"""

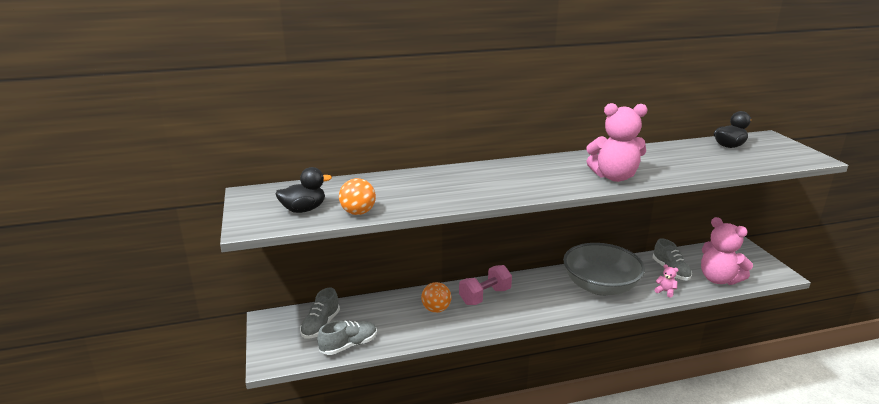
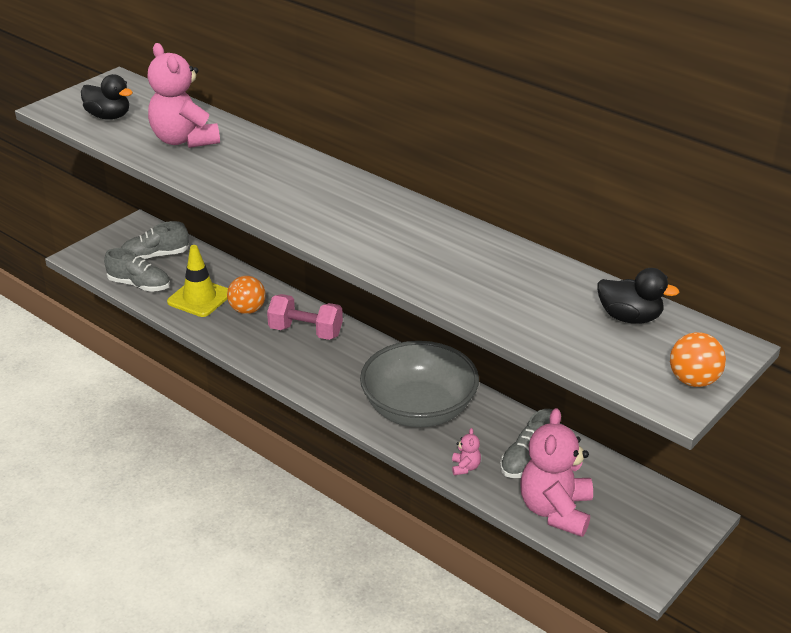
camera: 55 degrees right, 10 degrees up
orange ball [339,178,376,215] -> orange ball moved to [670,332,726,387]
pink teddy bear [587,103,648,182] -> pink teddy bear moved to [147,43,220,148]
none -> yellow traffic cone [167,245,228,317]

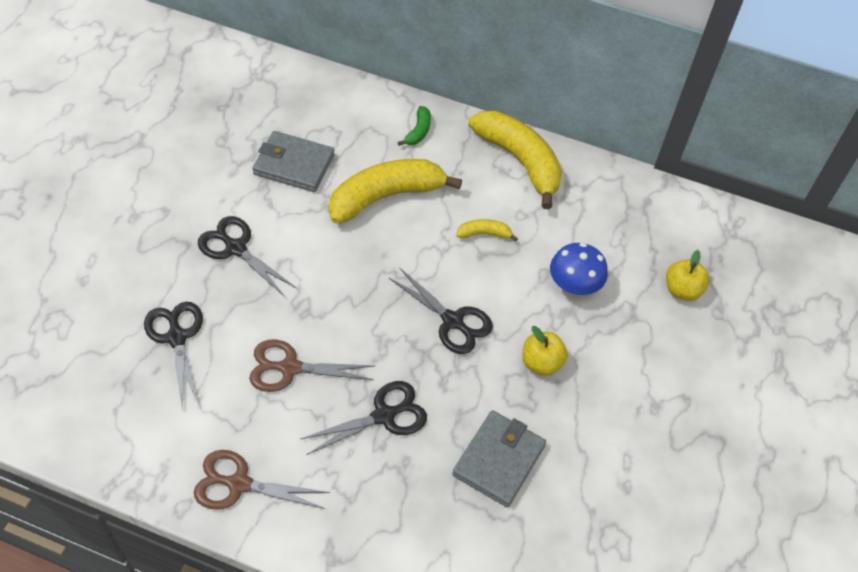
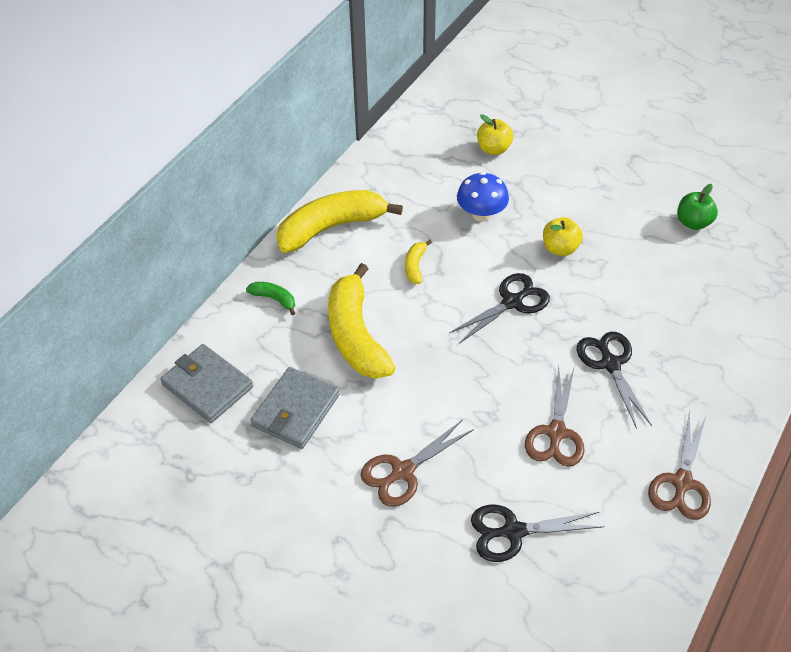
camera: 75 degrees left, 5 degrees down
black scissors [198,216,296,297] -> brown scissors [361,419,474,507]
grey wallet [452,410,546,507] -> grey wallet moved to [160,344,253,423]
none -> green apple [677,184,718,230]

"""

Your task:
In your copy of the listing above, every line must match exactly and no picture may appear.

Task solution:
camera: 55 degrees right, 10 degrees up
orange ball [339,178,376,215] -> orange ball moved to [670,332,726,387]
pink teddy bear [587,103,648,182] -> pink teddy bear moved to [147,43,220,148]
none -> yellow traffic cone [167,245,228,317]

camera: 75 degrees left, 5 degrees down
black scissors [198,216,296,297] -> brown scissors [361,419,474,507]
grey wallet [452,410,546,507] -> grey wallet moved to [160,344,253,423]
none -> green apple [677,184,718,230]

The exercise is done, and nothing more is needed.